** EXERCISE DIRECTIONS **
Starting at the line that contains "The second view gained the purple pencil", transcribe each line exactly through the last line of the data. Include nothing else.

** PROVIDED DATA **
^^^^
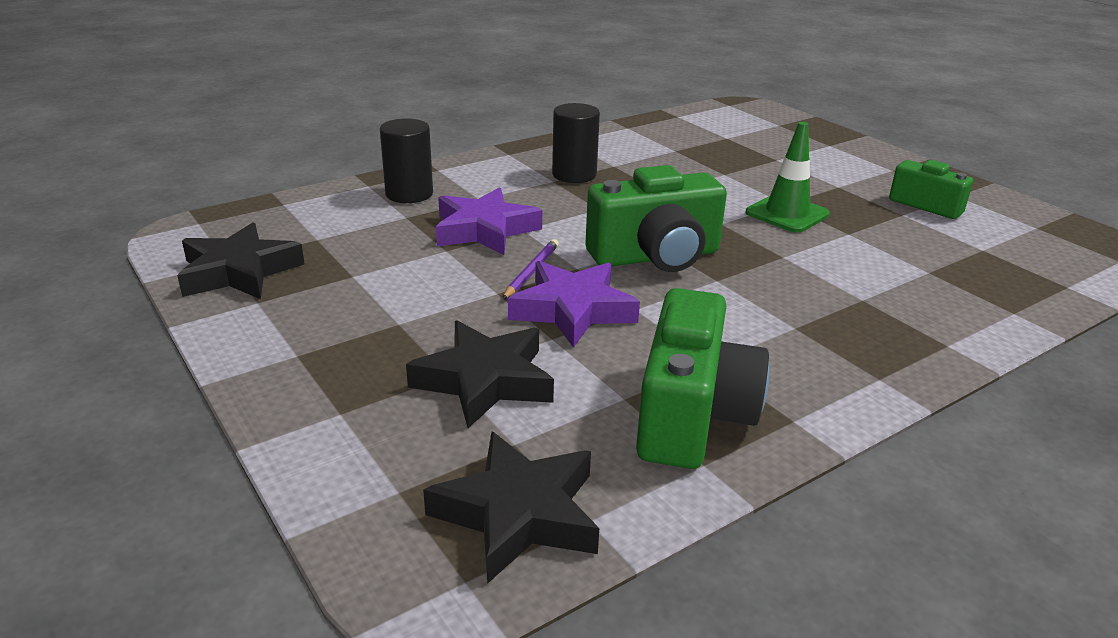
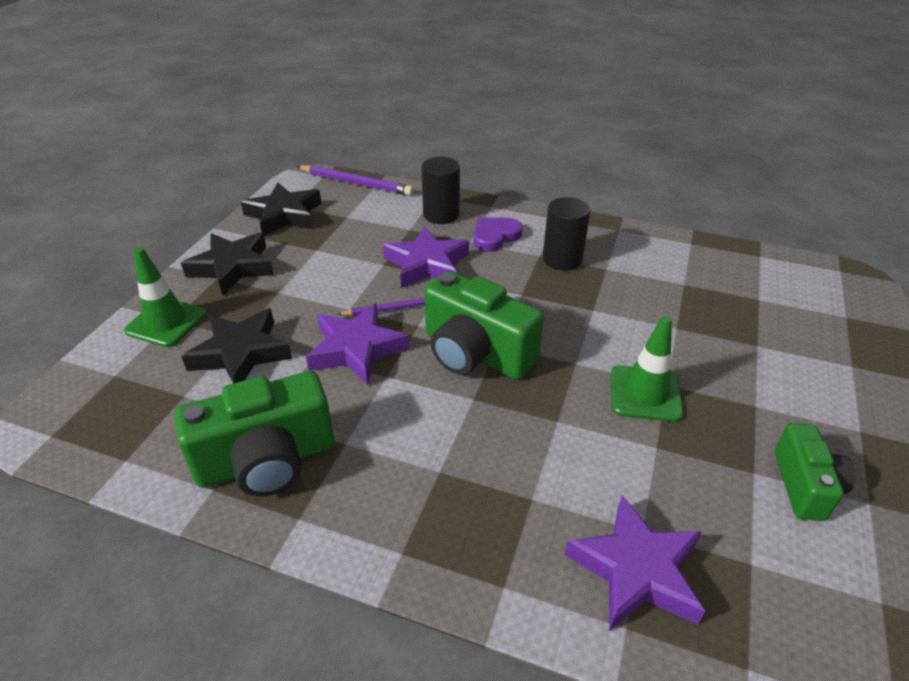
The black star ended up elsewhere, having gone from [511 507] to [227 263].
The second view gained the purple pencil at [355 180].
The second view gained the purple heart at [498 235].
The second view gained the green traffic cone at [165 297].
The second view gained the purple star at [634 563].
^^^^
** RESPONSE TO THE TASK **
The second view gained the purple pencil at [355 180].
The second view gained the purple heart at [498 235].
The second view gained the green traffic cone at [165 297].
The second view gained the purple star at [634 563].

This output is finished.